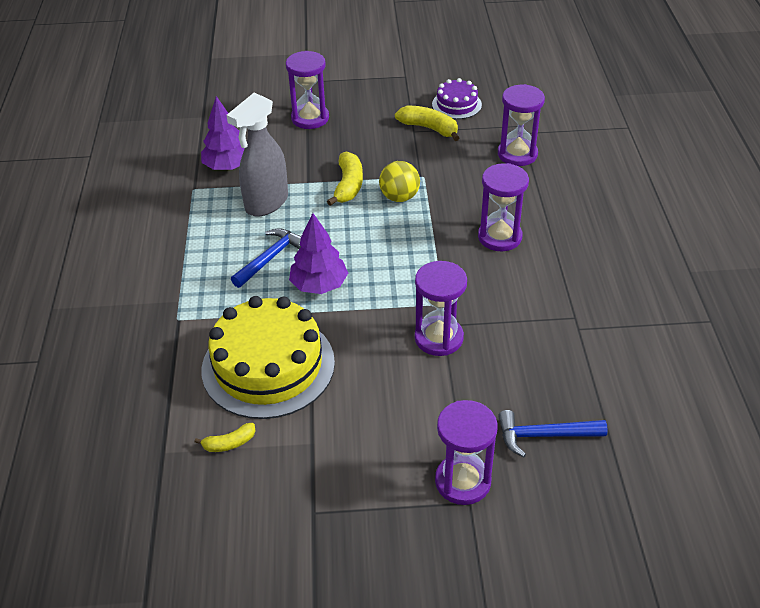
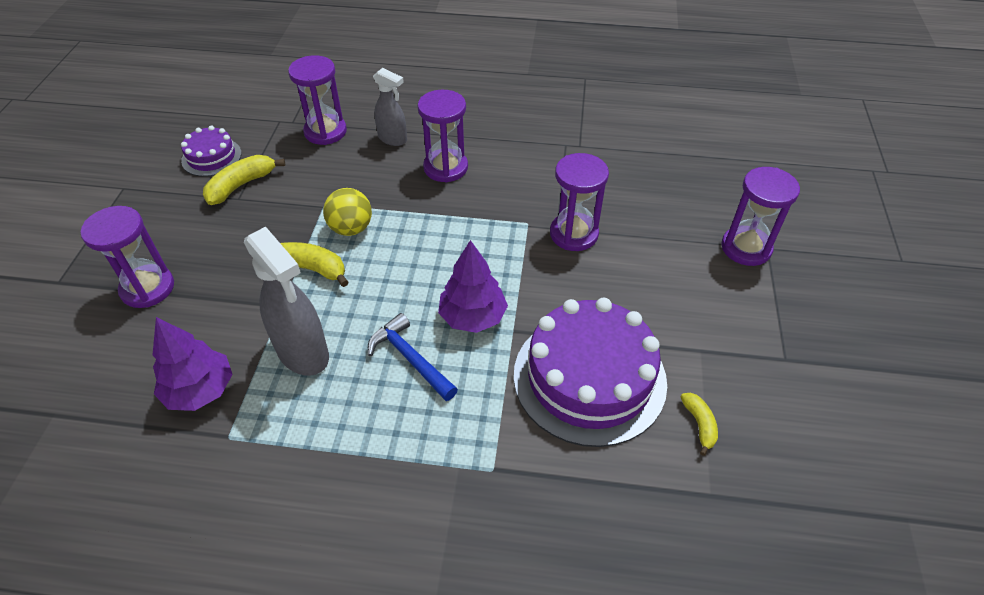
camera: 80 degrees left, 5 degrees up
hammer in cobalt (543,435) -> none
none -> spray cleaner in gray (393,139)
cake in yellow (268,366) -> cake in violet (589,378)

......

WHAT IS BEING ASKED =
Give only the number of lines in the data that hold the string "none".

ANSWER BOX =
2